-- DATASET RECORDS follows --

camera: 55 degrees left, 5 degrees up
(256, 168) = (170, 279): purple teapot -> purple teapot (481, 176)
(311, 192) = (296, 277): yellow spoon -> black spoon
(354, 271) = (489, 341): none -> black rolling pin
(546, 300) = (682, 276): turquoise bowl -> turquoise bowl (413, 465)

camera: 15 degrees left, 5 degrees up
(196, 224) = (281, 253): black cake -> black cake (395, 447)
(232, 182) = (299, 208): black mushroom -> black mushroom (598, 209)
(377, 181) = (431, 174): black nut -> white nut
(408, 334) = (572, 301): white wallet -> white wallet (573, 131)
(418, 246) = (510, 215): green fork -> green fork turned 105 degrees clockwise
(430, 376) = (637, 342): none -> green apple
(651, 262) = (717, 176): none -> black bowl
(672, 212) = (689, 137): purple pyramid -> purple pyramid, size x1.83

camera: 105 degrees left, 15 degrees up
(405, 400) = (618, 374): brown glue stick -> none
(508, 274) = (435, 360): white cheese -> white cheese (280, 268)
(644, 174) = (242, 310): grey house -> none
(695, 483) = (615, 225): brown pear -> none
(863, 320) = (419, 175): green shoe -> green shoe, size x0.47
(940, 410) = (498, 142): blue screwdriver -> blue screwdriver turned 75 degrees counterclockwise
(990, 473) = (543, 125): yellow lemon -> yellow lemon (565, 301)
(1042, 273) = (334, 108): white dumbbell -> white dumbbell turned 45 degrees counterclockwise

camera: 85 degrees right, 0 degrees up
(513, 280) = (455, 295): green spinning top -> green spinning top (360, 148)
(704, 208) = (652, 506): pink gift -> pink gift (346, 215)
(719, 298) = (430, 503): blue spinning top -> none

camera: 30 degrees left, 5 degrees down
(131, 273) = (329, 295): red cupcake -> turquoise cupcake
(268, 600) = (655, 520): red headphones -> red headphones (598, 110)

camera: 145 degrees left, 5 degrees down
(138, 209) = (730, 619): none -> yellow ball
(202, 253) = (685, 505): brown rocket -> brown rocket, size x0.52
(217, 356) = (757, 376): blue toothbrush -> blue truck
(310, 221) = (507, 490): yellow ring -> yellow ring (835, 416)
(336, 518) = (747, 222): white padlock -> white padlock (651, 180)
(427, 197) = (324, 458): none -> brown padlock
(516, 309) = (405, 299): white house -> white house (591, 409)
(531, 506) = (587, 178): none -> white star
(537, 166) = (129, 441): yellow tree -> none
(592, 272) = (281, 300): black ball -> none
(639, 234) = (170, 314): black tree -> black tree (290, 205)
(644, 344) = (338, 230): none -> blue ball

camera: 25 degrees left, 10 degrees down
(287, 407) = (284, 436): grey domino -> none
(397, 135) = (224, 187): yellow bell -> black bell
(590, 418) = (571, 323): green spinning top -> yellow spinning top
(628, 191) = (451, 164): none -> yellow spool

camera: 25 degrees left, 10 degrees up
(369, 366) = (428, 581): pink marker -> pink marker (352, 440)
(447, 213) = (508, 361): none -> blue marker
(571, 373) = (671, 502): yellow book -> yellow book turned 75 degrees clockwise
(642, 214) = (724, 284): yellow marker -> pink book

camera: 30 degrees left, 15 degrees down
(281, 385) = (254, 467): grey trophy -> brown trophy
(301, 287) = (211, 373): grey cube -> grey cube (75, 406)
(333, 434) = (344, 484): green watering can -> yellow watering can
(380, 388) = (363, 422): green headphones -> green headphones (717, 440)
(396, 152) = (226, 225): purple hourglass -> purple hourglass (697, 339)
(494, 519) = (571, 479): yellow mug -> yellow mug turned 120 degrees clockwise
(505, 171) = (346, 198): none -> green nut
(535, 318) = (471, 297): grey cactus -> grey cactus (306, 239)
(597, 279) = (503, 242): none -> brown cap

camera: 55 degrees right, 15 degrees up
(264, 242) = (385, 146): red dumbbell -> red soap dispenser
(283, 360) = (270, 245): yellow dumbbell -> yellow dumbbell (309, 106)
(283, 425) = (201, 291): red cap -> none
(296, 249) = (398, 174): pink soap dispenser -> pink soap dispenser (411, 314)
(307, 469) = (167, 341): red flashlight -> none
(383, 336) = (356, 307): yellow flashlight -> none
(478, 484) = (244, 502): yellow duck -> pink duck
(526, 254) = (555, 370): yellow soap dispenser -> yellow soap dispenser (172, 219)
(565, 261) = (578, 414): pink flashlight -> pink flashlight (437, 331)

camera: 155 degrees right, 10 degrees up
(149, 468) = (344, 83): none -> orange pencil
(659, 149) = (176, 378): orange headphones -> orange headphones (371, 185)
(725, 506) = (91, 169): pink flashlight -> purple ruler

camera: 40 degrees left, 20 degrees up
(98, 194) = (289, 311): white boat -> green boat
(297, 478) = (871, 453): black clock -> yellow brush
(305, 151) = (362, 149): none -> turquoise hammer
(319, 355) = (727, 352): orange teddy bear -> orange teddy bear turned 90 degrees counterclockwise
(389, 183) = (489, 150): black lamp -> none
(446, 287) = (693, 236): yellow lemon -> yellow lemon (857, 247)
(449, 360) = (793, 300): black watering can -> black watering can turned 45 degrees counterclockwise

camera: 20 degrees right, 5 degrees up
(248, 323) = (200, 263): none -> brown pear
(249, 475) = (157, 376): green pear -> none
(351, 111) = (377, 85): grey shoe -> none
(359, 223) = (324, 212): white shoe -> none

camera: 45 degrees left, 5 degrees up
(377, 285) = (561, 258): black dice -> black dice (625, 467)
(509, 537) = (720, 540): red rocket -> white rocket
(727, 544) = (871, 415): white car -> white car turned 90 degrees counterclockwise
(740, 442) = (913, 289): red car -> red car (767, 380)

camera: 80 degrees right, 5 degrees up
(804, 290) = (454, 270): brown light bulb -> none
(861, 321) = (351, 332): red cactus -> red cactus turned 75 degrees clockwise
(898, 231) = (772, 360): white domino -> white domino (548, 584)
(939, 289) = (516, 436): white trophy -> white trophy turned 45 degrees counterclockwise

-- DATASET RECORDS concluded --

Your task is to repeat the data exactly, with nothing left out.

◆ FINISHED EXERCISE:
camera: 55 degrees left, 5 degrees up
(256, 168) = (170, 279): purple teapot -> purple teapot (481, 176)
(311, 192) = (296, 277): yellow spoon -> black spoon
(354, 271) = (489, 341): none -> black rolling pin
(546, 300) = (682, 276): turquoise bowl -> turquoise bowl (413, 465)

camera: 15 degrees left, 5 degrees up
(196, 224) = (281, 253): black cake -> black cake (395, 447)
(232, 182) = (299, 208): black mushroom -> black mushroom (598, 209)
(377, 181) = (431, 174): black nut -> white nut
(408, 334) = (572, 301): white wallet -> white wallet (573, 131)
(418, 246) = (510, 215): green fork -> green fork turned 105 degrees clockwise
(430, 376) = (637, 342): none -> green apple
(651, 262) = (717, 176): none -> black bowl
(672, 212) = (689, 137): purple pyramid -> purple pyramid, size x1.83

camera: 105 degrees left, 15 degrees up
(405, 400) = (618, 374): brown glue stick -> none
(508, 274) = (435, 360): white cheese -> white cheese (280, 268)
(644, 174) = (242, 310): grey house -> none
(695, 483) = (615, 225): brown pear -> none
(863, 320) = (419, 175): green shoe -> green shoe, size x0.47
(940, 410) = (498, 142): blue screwdriver -> blue screwdriver turned 75 degrees counterclockwise
(990, 473) = (543, 125): yellow lemon -> yellow lemon (565, 301)
(1042, 273) = (334, 108): white dumbbell -> white dumbbell turned 45 degrees counterclockwise

camera: 85 degrees right, 0 degrees up
(513, 280) = (455, 295): green spinning top -> green spinning top (360, 148)
(704, 208) = (652, 506): pink gift -> pink gift (346, 215)
(719, 298) = (430, 503): blue spinning top -> none

camera: 30 degrees left, 5 degrees down
(131, 273) = (329, 295): red cupcake -> turquoise cupcake
(268, 600) = (655, 520): red headphones -> red headphones (598, 110)

camera: 145 degrees left, 5 degrees down
(138, 209) = (730, 619): none -> yellow ball
(202, 253) = (685, 505): brown rocket -> brown rocket, size x0.52
(217, 356) = (757, 376): blue toothbrush -> blue truck
(310, 221) = (507, 490): yellow ring -> yellow ring (835, 416)
(336, 518) = (747, 222): white padlock -> white padlock (651, 180)
(427, 197) = (324, 458): none -> brown padlock
(516, 309) = (405, 299): white house -> white house (591, 409)
(531, 506) = (587, 178): none -> white star
(537, 166) = (129, 441): yellow tree -> none
(592, 272) = (281, 300): black ball -> none
(639, 234) = (170, 314): black tree -> black tree (290, 205)
(644, 344) = (338, 230): none -> blue ball

camera: 25 degrees left, 10 degrees down
(287, 407) = (284, 436): grey domino -> none
(397, 135) = (224, 187): yellow bell -> black bell
(590, 418) = (571, 323): green spinning top -> yellow spinning top
(628, 191) = (451, 164): none -> yellow spool

camera: 25 degrees left, 10 degrees up
(369, 366) = (428, 581): pink marker -> pink marker (352, 440)
(447, 213) = (508, 361): none -> blue marker
(571, 373) = (671, 502): yellow book -> yellow book turned 75 degrees clockwise
(642, 214) = (724, 284): yellow marker -> pink book

camera: 30 degrees left, 15 degrees down
(281, 385) = (254, 467): grey trophy -> brown trophy
(301, 287) = (211, 373): grey cube -> grey cube (75, 406)
(333, 434) = (344, 484): green watering can -> yellow watering can
(380, 388) = (363, 422): green headphones -> green headphones (717, 440)
(396, 152) = (226, 225): purple hourglass -> purple hourglass (697, 339)
(494, 519) = (571, 479): yellow mug -> yellow mug turned 120 degrees clockwise
(505, 171) = (346, 198): none -> green nut
(535, 318) = (471, 297): grey cactus -> grey cactus (306, 239)
(597, 279) = (503, 242): none -> brown cap

camera: 55 degrees right, 15 degrees up
(264, 242) = (385, 146): red dumbbell -> red soap dispenser
(283, 360) = (270, 245): yellow dumbbell -> yellow dumbbell (309, 106)
(283, 425) = (201, 291): red cap -> none
(296, 249) = (398, 174): pink soap dispenser -> pink soap dispenser (411, 314)
(307, 469) = (167, 341): red flashlight -> none
(383, 336) = (356, 307): yellow flashlight -> none
(478, 484) = (244, 502): yellow duck -> pink duck
(526, 254) = (555, 370): yellow soap dispenser -> yellow soap dispenser (172, 219)
(565, 261) = (578, 414): pink flashlight -> pink flashlight (437, 331)

camera: 155 degrees right, 10 degrees up
(149, 468) = (344, 83): none -> orange pencil
(659, 149) = (176, 378): orange headphones -> orange headphones (371, 185)
(725, 506) = (91, 169): pink flashlight -> purple ruler

camera: 40 degrees left, 20 degrees up
(98, 194) = (289, 311): white boat -> green boat
(297, 478) = (871, 453): black clock -> yellow brush
(305, 151) = (362, 149): none -> turquoise hammer
(319, 355) = (727, 352): orange teddy bear -> orange teddy bear turned 90 degrees counterclockwise
(389, 183) = (489, 150): black lamp -> none
(446, 287) = (693, 236): yellow lemon -> yellow lemon (857, 247)
(449, 360) = (793, 300): black watering can -> black watering can turned 45 degrees counterclockwise

camera: 20 degrees right, 5 degrees up
(248, 323) = (200, 263): none -> brown pear
(249, 475) = (157, 376): green pear -> none
(351, 111) = (377, 85): grey shoe -> none
(359, 223) = (324, 212): white shoe -> none

camera: 45 degrees left, 5 degrees up
(377, 285) = (561, 258): black dice -> black dice (625, 467)
(509, 537) = (720, 540): red rocket -> white rocket
(727, 544) = (871, 415): white car -> white car turned 90 degrees counterclockwise
(740, 442) = (913, 289): red car -> red car (767, 380)

camera: 80 degrees right, 5 degrees up
(804, 290) = (454, 270): brown light bulb -> none
(861, 321) = (351, 332): red cactus -> red cactus turned 75 degrees clockwise
(898, 231) = (772, 360): white domino -> white domino (548, 584)
(939, 289) = (516, 436): white trophy -> white trophy turned 45 degrees counterclockwise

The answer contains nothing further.